> Given entries
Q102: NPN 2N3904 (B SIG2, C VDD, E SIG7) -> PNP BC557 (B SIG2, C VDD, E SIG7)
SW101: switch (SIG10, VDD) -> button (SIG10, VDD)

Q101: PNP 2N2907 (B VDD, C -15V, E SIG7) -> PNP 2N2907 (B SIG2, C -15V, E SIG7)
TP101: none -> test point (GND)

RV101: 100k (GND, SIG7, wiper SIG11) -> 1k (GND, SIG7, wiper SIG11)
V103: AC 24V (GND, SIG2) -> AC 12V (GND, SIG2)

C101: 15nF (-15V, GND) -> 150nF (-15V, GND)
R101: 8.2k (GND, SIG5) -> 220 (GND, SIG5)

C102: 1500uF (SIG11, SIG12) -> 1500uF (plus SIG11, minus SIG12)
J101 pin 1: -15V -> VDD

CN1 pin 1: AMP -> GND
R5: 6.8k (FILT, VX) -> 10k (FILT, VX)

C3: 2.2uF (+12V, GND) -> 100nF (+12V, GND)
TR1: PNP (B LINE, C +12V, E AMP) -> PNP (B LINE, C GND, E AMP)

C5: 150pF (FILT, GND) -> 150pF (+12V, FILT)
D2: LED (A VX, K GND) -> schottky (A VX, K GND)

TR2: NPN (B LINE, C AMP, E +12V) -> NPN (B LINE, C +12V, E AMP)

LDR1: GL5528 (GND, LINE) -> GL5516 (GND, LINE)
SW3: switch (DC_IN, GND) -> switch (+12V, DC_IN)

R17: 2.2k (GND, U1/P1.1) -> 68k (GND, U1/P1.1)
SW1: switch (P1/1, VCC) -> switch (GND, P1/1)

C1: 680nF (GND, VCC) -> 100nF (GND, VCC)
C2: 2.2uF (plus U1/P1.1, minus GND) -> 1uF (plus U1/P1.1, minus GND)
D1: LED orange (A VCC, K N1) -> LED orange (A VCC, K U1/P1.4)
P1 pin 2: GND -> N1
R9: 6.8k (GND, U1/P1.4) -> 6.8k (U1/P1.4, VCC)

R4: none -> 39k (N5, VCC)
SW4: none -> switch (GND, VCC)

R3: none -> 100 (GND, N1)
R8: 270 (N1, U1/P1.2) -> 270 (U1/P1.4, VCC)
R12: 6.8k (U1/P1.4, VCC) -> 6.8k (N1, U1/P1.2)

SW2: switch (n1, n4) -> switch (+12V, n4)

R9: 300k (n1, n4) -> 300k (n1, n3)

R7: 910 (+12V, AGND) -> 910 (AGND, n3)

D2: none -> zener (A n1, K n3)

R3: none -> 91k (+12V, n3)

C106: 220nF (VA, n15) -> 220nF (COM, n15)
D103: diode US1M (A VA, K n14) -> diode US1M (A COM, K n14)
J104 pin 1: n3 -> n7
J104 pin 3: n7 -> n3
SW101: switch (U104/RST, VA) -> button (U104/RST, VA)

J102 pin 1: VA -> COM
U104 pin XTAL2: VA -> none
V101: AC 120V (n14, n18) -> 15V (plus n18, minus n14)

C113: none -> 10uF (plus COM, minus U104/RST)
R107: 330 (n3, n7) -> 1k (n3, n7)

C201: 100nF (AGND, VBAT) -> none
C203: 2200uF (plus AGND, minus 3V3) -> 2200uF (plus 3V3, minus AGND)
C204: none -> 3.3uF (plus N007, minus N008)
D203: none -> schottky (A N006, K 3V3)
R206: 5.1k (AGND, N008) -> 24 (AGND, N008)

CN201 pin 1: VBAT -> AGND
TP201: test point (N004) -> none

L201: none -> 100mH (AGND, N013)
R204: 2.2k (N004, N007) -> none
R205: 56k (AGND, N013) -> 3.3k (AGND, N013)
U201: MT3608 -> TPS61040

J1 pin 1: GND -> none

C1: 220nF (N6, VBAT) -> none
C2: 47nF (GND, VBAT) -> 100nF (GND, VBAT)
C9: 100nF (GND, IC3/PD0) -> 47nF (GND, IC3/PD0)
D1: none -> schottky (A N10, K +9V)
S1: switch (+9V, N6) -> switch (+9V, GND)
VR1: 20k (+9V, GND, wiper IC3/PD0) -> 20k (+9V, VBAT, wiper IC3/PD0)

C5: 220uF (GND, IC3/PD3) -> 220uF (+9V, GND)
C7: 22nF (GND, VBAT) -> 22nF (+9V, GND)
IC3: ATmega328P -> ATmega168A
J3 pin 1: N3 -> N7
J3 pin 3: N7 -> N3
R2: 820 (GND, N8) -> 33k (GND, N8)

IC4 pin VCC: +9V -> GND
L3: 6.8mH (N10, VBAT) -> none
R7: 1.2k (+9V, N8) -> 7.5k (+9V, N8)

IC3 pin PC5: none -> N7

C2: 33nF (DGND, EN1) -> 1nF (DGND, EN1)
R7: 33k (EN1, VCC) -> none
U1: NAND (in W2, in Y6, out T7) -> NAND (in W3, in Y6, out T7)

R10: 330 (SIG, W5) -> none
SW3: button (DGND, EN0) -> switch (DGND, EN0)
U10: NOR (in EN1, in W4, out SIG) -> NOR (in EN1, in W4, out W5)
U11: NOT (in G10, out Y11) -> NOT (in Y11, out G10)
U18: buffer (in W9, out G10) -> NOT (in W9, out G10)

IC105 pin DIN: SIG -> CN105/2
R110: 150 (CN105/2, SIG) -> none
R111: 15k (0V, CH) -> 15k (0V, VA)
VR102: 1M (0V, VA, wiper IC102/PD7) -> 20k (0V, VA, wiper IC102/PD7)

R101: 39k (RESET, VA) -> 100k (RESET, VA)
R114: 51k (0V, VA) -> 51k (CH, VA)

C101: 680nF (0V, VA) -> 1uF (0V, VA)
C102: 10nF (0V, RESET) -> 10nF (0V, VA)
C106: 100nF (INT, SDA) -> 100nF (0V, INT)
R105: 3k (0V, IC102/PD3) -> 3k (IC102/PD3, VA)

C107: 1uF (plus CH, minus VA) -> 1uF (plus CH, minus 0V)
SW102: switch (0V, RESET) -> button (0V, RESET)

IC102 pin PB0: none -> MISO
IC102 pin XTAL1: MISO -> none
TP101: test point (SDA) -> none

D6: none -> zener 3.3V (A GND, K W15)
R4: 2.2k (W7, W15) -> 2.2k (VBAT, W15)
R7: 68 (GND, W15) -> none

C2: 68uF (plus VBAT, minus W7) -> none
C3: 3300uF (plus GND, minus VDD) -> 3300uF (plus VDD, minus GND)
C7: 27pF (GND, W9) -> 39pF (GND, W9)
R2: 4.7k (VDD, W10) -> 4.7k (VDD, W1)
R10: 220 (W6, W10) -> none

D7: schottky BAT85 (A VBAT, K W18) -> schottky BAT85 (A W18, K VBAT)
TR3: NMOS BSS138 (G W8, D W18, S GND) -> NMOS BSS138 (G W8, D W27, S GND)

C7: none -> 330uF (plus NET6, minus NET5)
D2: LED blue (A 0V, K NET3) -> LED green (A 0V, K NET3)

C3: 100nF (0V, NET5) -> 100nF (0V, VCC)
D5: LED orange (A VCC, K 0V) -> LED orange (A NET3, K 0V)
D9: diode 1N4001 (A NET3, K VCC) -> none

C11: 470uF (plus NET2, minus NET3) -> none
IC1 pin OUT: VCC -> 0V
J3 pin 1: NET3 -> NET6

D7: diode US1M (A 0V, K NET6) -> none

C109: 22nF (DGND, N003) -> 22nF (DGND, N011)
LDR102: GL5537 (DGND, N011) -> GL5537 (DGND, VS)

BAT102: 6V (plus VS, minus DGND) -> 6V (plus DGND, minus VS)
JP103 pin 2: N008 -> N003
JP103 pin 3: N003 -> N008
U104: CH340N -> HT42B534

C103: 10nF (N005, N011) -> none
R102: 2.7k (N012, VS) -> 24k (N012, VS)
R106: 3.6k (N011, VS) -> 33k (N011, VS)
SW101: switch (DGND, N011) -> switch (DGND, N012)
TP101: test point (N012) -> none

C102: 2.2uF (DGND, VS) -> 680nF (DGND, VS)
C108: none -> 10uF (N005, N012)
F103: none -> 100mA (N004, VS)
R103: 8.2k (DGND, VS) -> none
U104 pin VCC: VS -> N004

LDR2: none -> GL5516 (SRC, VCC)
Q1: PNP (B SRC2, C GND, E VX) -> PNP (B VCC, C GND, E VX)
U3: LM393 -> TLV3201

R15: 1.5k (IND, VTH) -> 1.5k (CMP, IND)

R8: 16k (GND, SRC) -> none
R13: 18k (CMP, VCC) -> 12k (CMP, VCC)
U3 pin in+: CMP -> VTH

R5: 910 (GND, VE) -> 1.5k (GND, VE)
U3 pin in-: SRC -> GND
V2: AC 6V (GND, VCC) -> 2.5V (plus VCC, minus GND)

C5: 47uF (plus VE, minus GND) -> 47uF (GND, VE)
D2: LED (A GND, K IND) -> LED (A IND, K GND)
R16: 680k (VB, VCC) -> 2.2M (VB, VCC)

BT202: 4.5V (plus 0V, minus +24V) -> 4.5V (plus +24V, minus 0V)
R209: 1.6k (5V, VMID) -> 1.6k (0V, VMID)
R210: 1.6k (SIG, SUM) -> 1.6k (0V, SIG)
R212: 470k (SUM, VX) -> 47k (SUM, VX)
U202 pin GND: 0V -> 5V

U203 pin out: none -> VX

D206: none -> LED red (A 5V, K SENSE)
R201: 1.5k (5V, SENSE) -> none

> Prompt
For every line above with the word "VBAT" in it, make a copy.

> Response
C201: 100nF (AGND, VBAT) -> none
CN201 pin 1: VBAT -> AGND
C1: 220nF (N6, VBAT) -> none
C2: 47nF (GND, VBAT) -> 100nF (GND, VBAT)
VR1: 20k (+9V, GND, wiper IC3/PD0) -> 20k (+9V, VBAT, wiper IC3/PD0)
C7: 22nF (GND, VBAT) -> 22nF (+9V, GND)
L3: 6.8mH (N10, VBAT) -> none
R4: 2.2k (W7, W15) -> 2.2k (VBAT, W15)
C2: 68uF (plus VBAT, minus W7) -> none
D7: schottky BAT85 (A VBAT, K W18) -> schottky BAT85 (A W18, K VBAT)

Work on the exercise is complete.